EXERCISE OBJECTIVE:
Would you reproduce, word for word, only the lines from the one with "(161, 372) = (560, 162): orange" to the end of the listing below?

DATA EXCERPT:
══════════════════════════════

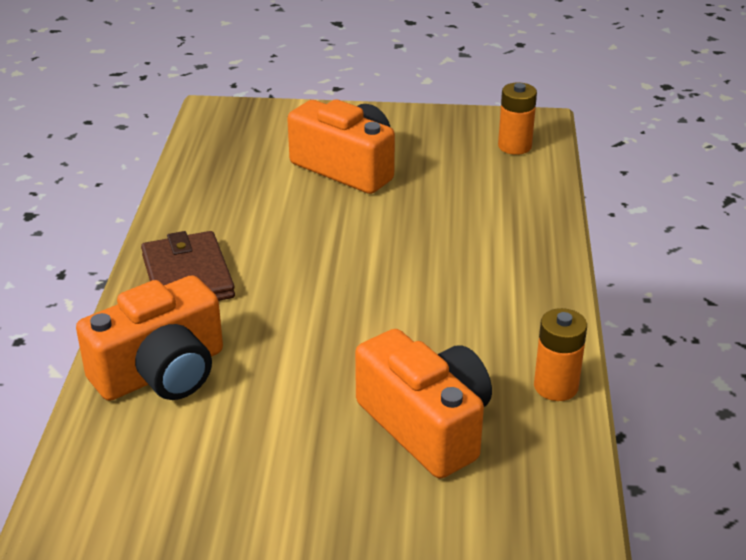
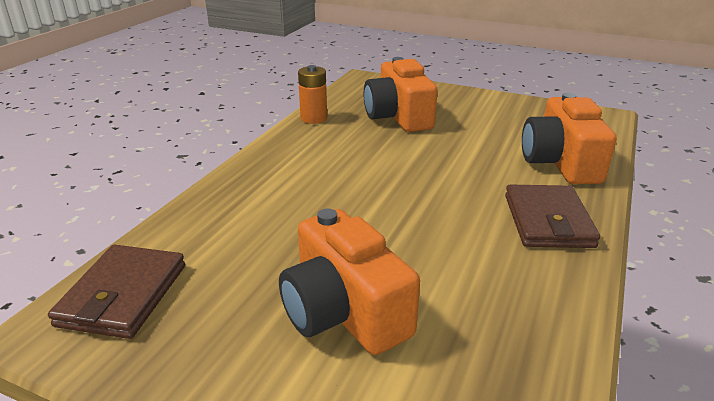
camera: 160 degrees left, 5 degrees down
(161, 372) = (560, 162): orange camera -> orange camera turned 75 degrees counterclockwise
(514, 146) = (123, 295): orange battery -> brown wallet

══════════════════════════════

SOLUTION TO THE EXERCISE:
(161, 372) = (560, 162): orange camera -> orange camera turned 75 degrees counterclockwise
(514, 146) = (123, 295): orange battery -> brown wallet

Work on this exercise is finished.